Colored object listings:
+===+
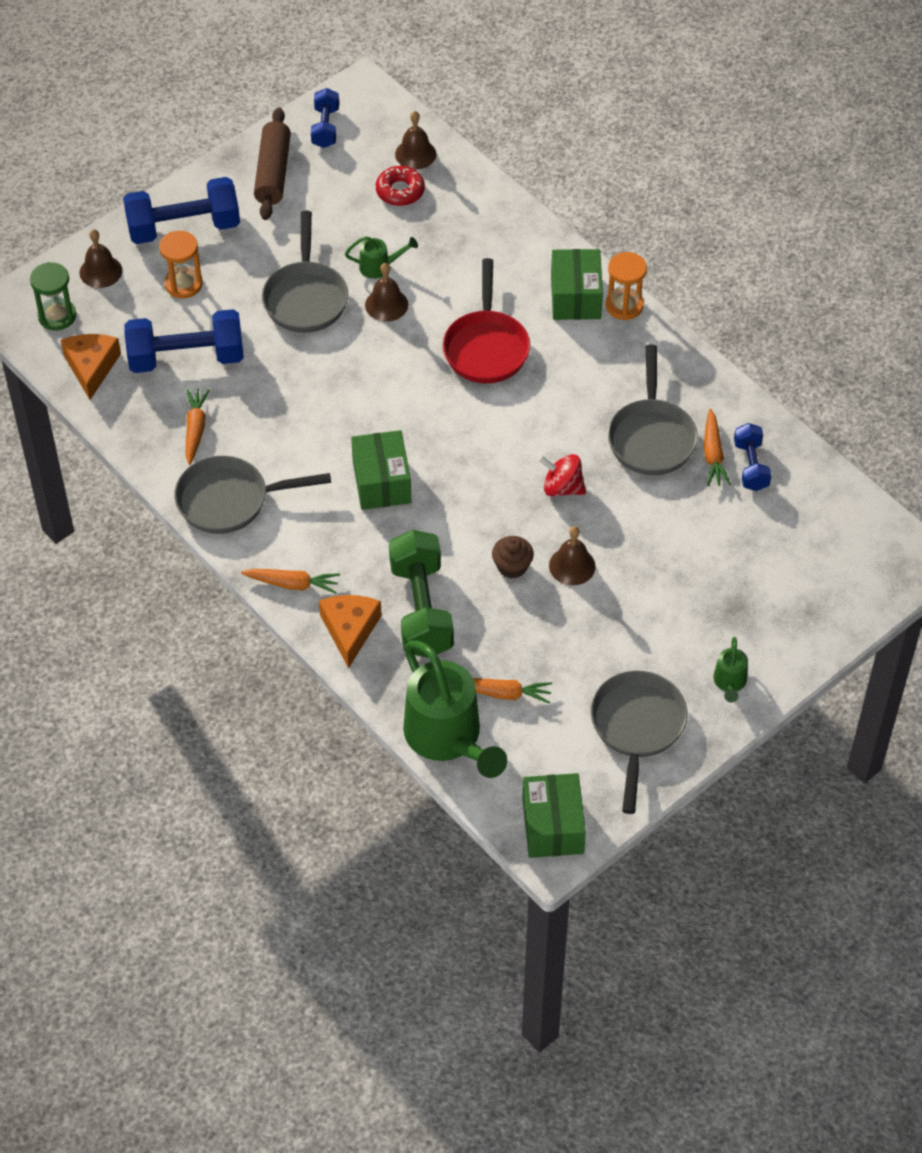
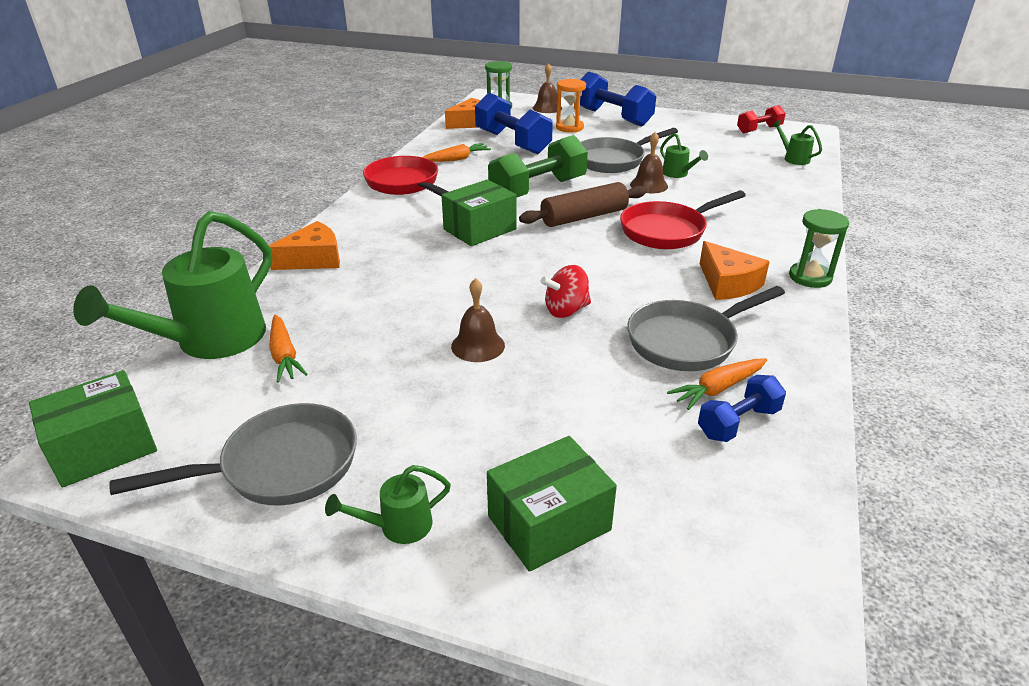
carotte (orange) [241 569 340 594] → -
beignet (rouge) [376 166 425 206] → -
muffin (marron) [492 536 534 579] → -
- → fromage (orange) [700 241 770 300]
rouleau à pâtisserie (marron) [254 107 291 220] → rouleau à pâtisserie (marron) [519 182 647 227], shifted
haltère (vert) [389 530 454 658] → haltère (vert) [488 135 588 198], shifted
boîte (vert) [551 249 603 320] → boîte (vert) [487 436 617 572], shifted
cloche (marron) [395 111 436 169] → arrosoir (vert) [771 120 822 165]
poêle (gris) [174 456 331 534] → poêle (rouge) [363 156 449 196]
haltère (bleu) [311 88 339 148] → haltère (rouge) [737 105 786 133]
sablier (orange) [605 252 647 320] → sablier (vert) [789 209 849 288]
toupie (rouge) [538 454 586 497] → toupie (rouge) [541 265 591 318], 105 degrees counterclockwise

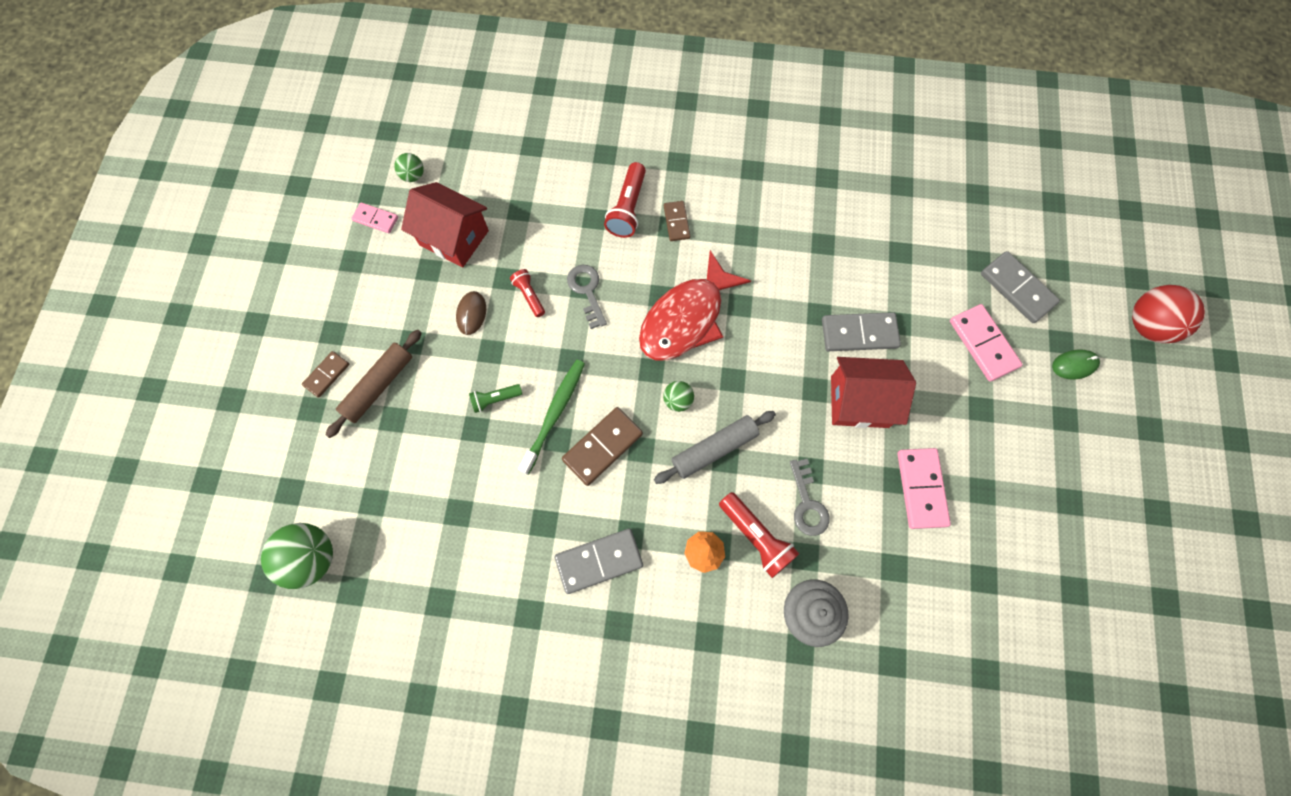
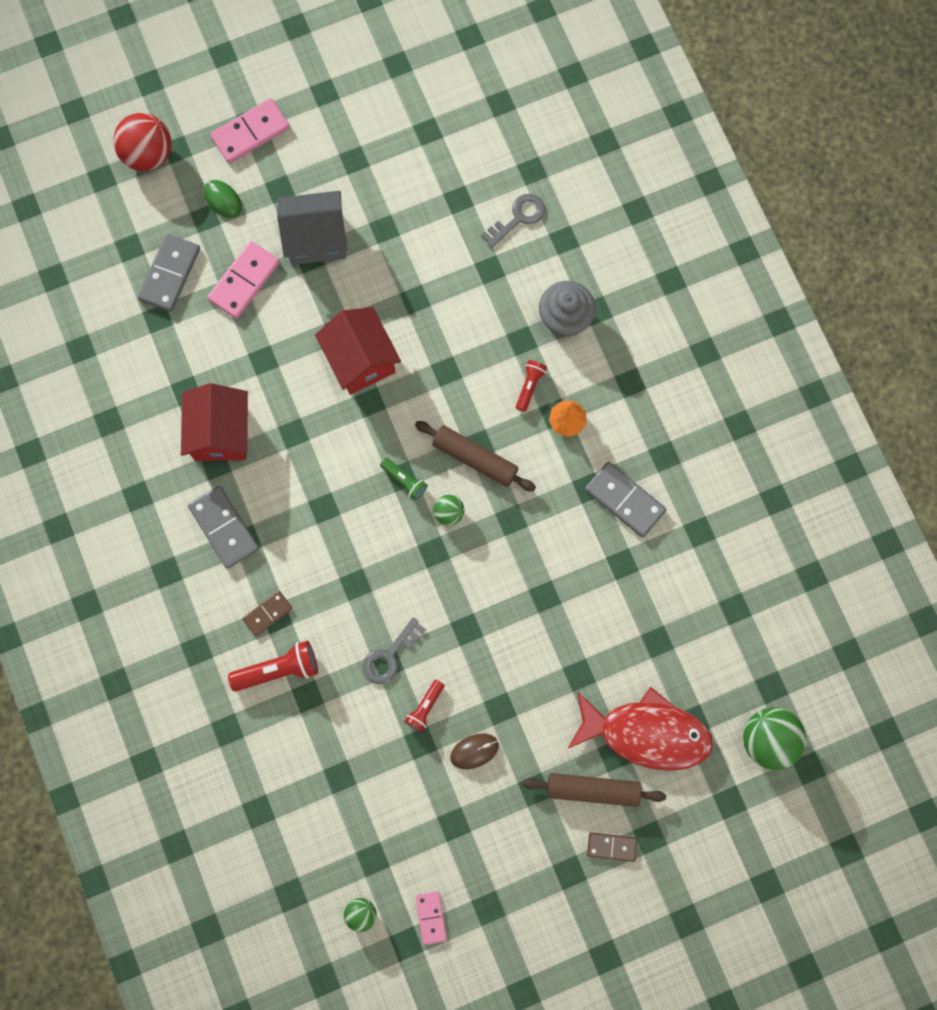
brosse à dents (vert) [518 360 585 475] → -
domino (marron) [562 407 643 486] → -
- → maison (gris) [277 191 347 265]
maison (rouge) [401 182 489 268] → maison (rouge) [181 383 248 461], shifted
lampe de poche (vert) [469 384 522 413] → lampe de poche (vert) [380 458 427 501], shifted
poisson (rouge) [639 250 751 360] → poisson (rouge) [568 687 713 771], shifted
clé (gris) [790 459 830 536] → clé (gris) [481 194 545 248], shifted
domino (gris) [822 312 901 351] → domino (gris) [188 486 259 569], shifted
domino (rose) [897 448 951 529] → domino (rose) [210 98 290 163], shifted
rouleau à pâtisserie (gris) [654 411 776 484] → rouleau à pâtisserie (marron) [415 421 536 492]
lampe de poche (rouge) [719 492 799 578] → lampe de poche (rouge) [516 360 547 412], x0.60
+===+
- _Brief_
Take the entries above and return only the lines from the one with "haltère (vert) [389" to the one with "sablier (orange) [605", both included, unchanged.

- _Task solution_
haltère (vert) [389 530 454 658] → haltère (vert) [488 135 588 198], shifted
boîte (vert) [551 249 603 320] → boîte (vert) [487 436 617 572], shifted
cloche (marron) [395 111 436 169] → arrosoir (vert) [771 120 822 165]
poêle (gris) [174 456 331 534] → poêle (rouge) [363 156 449 196]
haltère (bleu) [311 88 339 148] → haltère (rouge) [737 105 786 133]
sablier (orange) [605 252 647 320] → sablier (vert) [789 209 849 288]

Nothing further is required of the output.